Start of Material for this task

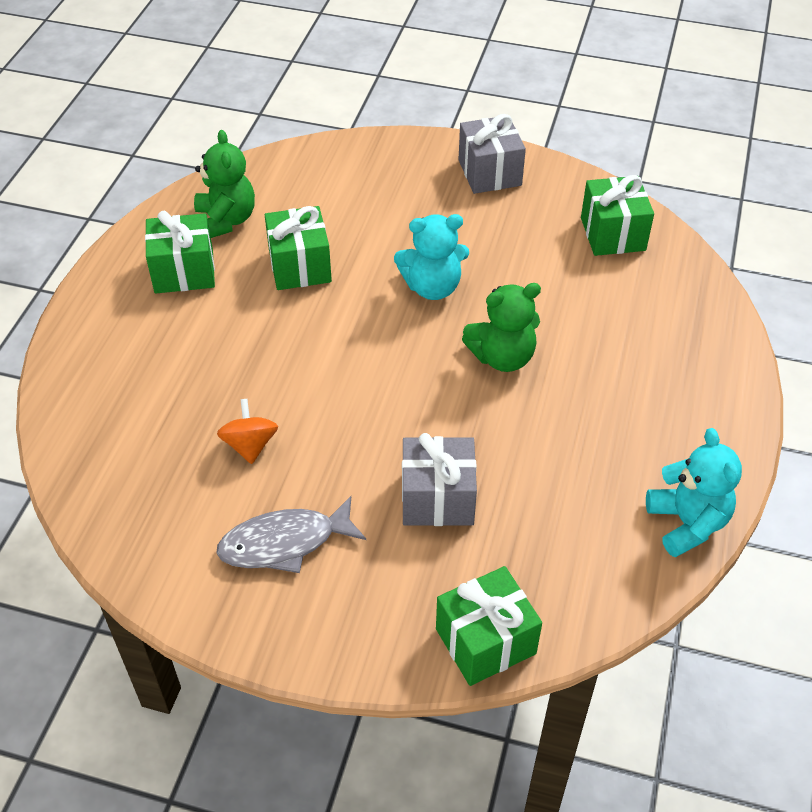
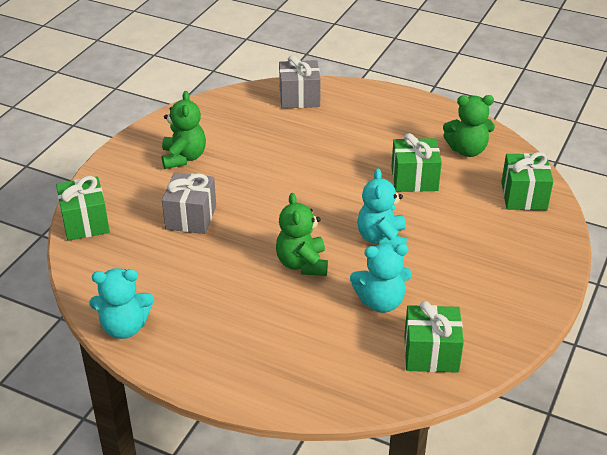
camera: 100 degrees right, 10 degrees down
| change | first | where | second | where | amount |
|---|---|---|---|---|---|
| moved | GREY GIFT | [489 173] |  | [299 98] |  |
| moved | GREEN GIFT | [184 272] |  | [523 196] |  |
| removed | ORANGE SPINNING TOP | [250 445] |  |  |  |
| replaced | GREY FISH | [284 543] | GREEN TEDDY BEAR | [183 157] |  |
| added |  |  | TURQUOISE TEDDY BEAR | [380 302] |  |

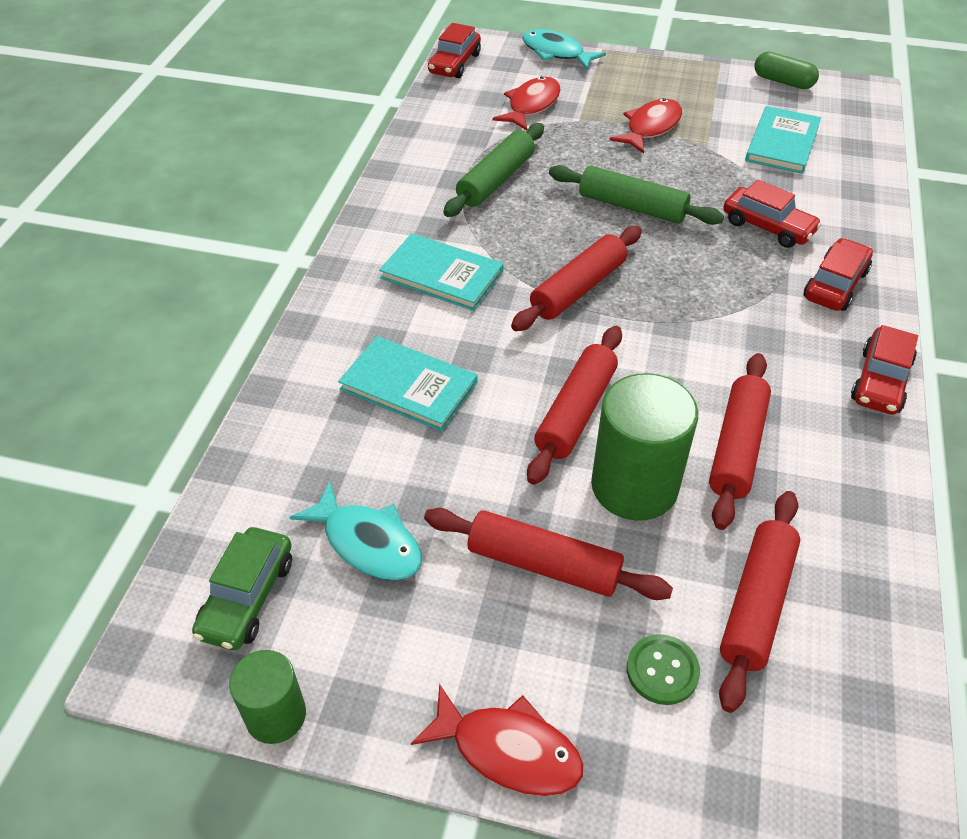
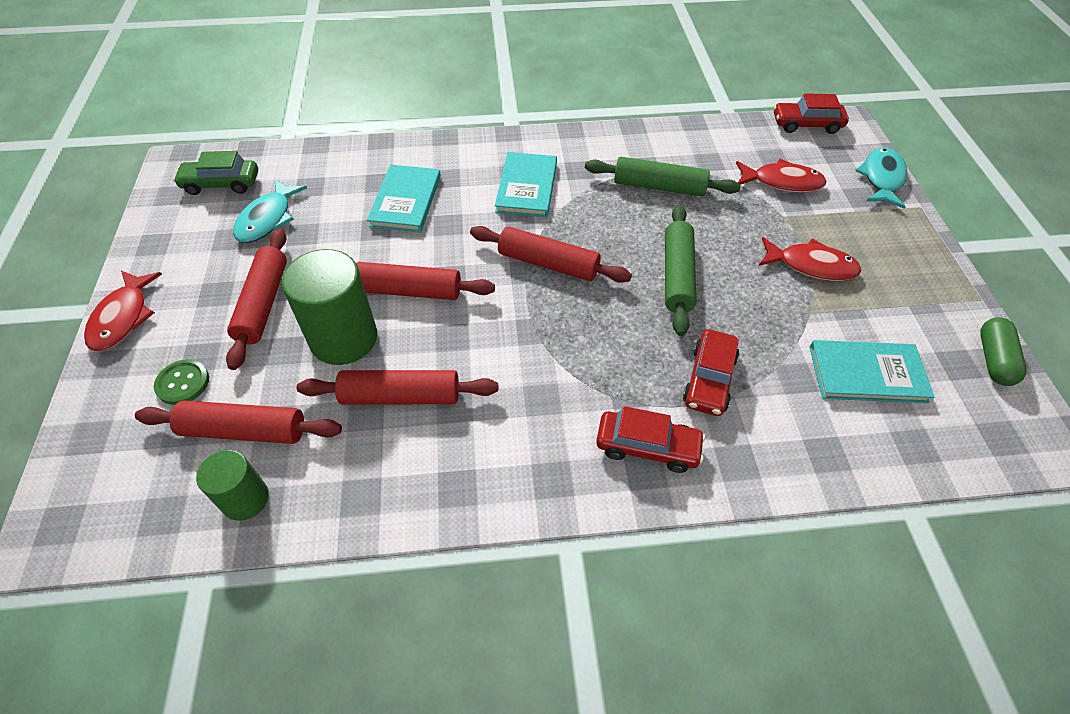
camera: 70 degrees right, 5 degrees up
| change | first | where | second | where | amount |
|---|---|---|---|---|---|
| removed | RED CAR | [880 381] |  |  |  |
| moved | GREEN CYLINDER | [276 715] |  | [245 499] |  |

End of Material for this task

- _Your task_
Give the material again exactly as it is, but keep the pictures out.

- _Exercise result_
camera: 100 degrees right, 10 degrees down
| change | first | where | second | where | amount |
|---|---|---|---|---|---|
| moved | GREY GIFT | [489 173] |  | [299 98] |  |
| moved | GREEN GIFT | [184 272] |  | [523 196] |  |
| removed | ORANGE SPINNING TOP | [250 445] |  |  |  |
| replaced | GREY FISH | [284 543] | GREEN TEDDY BEAR | [183 157] |  |
| added |  |  | TURQUOISE TEDDY BEAR | [380 302] |  |

camera: 70 degrees right, 5 degrees up
| change | first | where | second | where | amount |
|---|---|---|---|---|---|
| removed | RED CAR | [880 381] |  |  |  |
| moved | GREEN CYLINDER | [276 715] |  | [245 499] |  |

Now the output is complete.